| PROBLEM TO WORK ON |
Set down each line of the material that follows exactly, and leave its pictures out.

| AVAILABLE DATA |
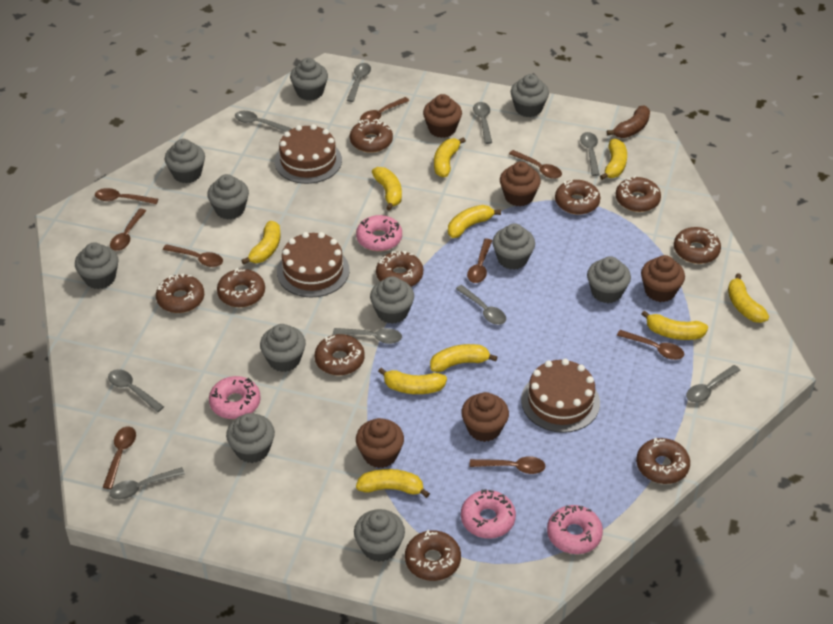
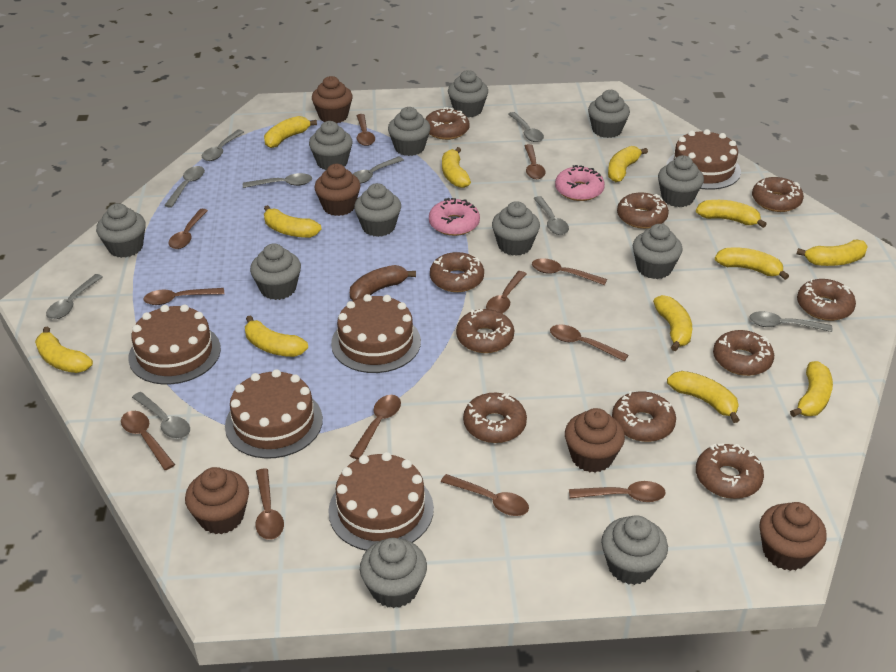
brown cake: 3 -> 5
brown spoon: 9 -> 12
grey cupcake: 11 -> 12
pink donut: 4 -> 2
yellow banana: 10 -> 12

| FINISHED TASK |
brown cake: 3 -> 5
brown spoon: 9 -> 12
grey cupcake: 11 -> 12
pink donut: 4 -> 2
yellow banana: 10 -> 12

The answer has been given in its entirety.